Before and after comparisons ->
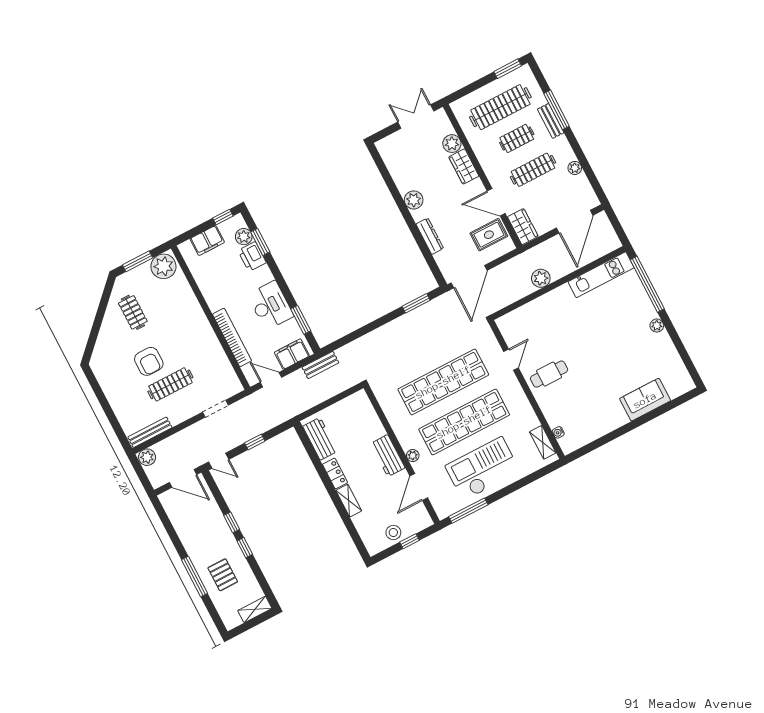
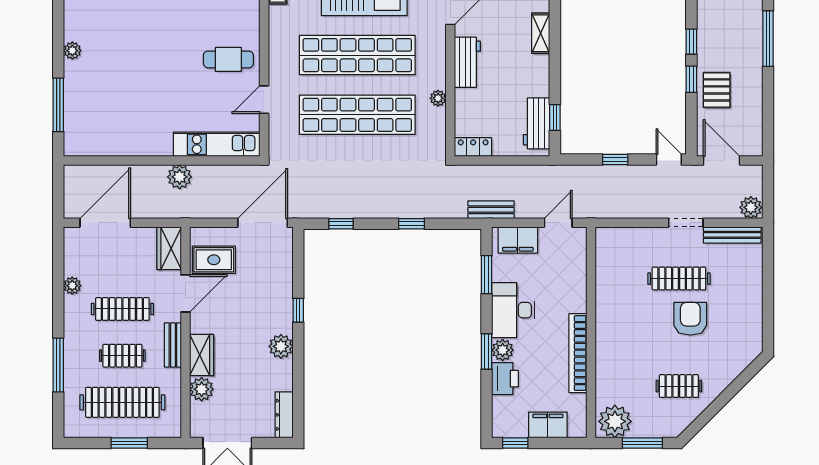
window: (508, 69) -> (129, 443), moved
bench: (551, 121) -> (173, 345), moved
door: (496, 202) -> (185, 293), hinge flipped
window: (415, 230) -> (298, 310), added
dresser: (430, 236) -> (284, 415), moved
plant: (244, 237) -> (503, 350), moved
window: (260, 242) -> (487, 351), moved
kitchen unit: (601, 275) -> (217, 144), moved
window: (647, 284) -> (58, 105), width x0.68
window: (416, 303) -> (341, 224), width x0.67
clothes rail: (133, 312) -> (679, 386), turned 90
window: (369, 328) -> (412, 224), added
bookcase: (232, 337) -> (578, 353), moved
door: (271, 380) -> (558, 223), swing flipped
doorway: (215, 409) -> (686, 223), moved
window: (310, 449) -> (555, 118), added
plant: (413, 456) -> (438, 98), moved
locker: (335, 473) -> (473, 147), moved, turned 90
pallet: (223, 575) -> (717, 90), moved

About this exercise -> Verbatim repetition of the entries is required, excluding any pictures.

Your response ->
window: (508, 69) -> (129, 443), moved
bench: (551, 121) -> (173, 345), moved
door: (496, 202) -> (185, 293), hinge flipped
window: (415, 230) -> (298, 310), added
dresser: (430, 236) -> (284, 415), moved
plant: (244, 237) -> (503, 350), moved
window: (260, 242) -> (487, 351), moved
kitchen unit: (601, 275) -> (217, 144), moved
window: (647, 284) -> (58, 105), width x0.68
window: (416, 303) -> (341, 224), width x0.67
clothes rail: (133, 312) -> (679, 386), turned 90
window: (369, 328) -> (412, 224), added
bookcase: (232, 337) -> (578, 353), moved
door: (271, 380) -> (558, 223), swing flipped
doorway: (215, 409) -> (686, 223), moved
window: (310, 449) -> (555, 118), added
plant: (413, 456) -> (438, 98), moved
locker: (335, 473) -> (473, 147), moved, turned 90
pallet: (223, 575) -> (717, 90), moved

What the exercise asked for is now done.